TASK BRIEF. In your copy of the entries, please include no pictures and return every word exactly.

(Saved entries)
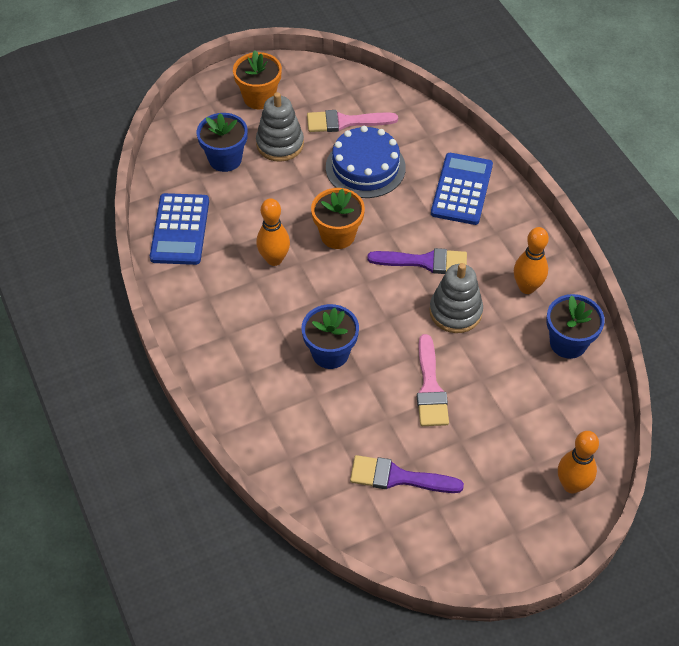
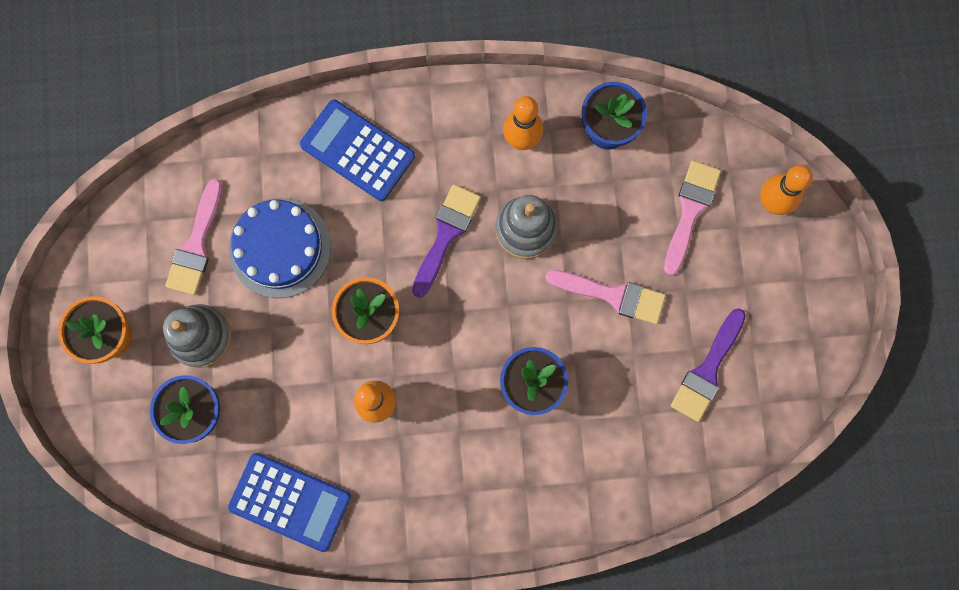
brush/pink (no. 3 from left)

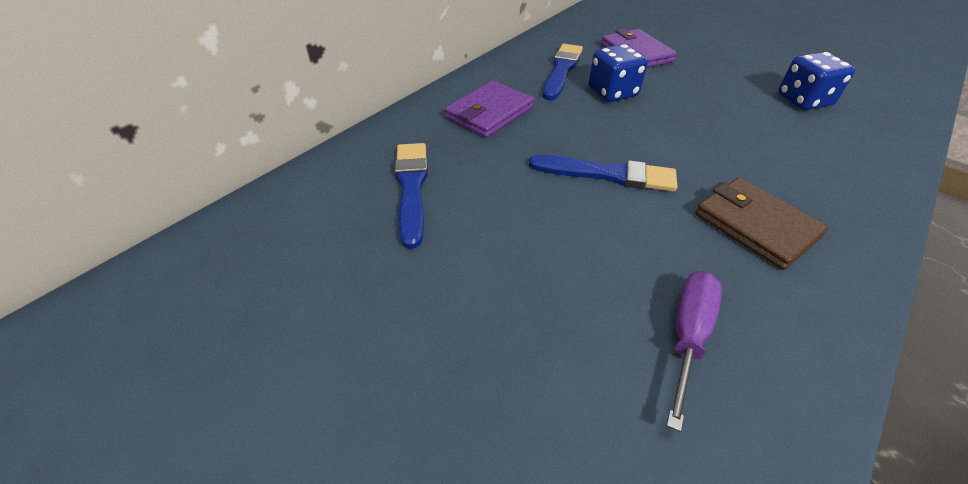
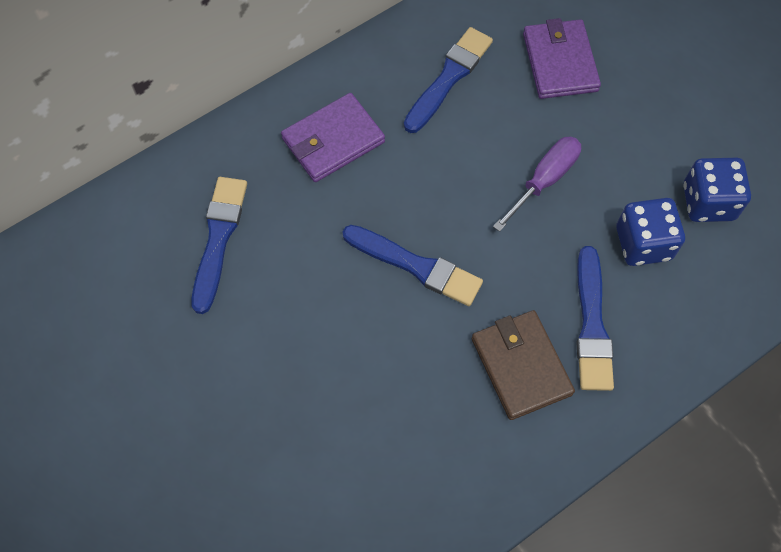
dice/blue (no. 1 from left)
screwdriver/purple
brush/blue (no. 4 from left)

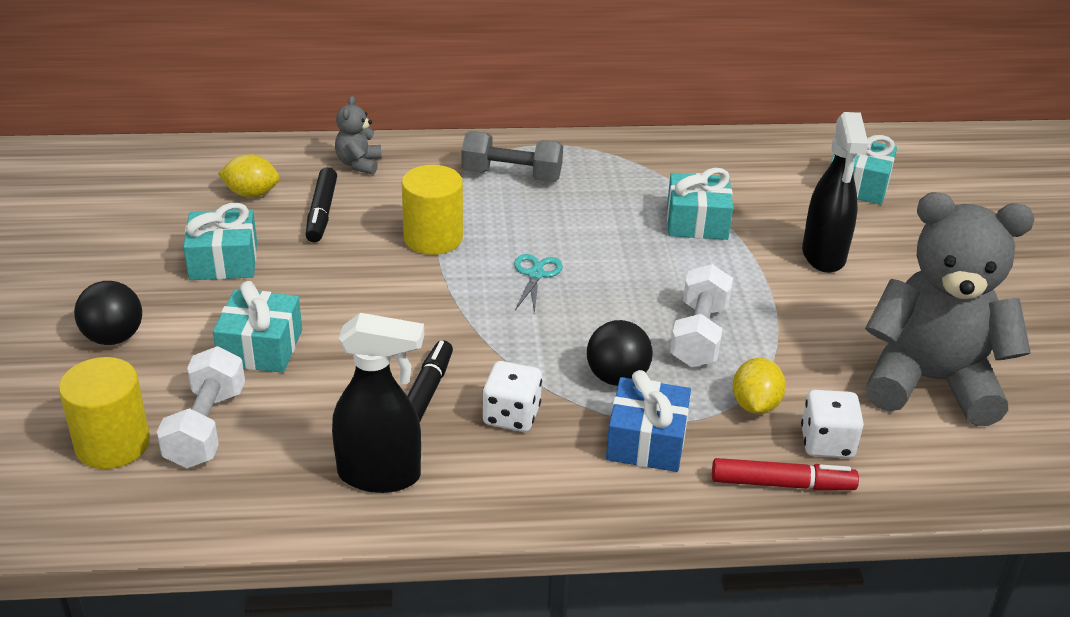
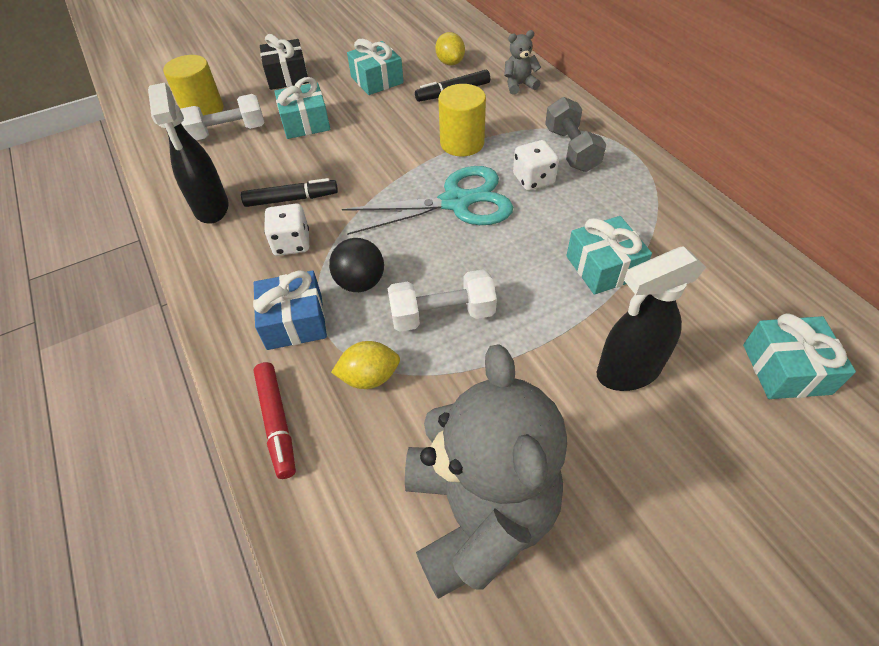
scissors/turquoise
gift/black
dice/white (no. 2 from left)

YOUR RESPONSE.
brush/pink (no. 3 from left)

dice/blue (no. 1 from left)
screwdriver/purple
brush/blue (no. 4 from left)

scissors/turquoise
gift/black
dice/white (no. 2 from left)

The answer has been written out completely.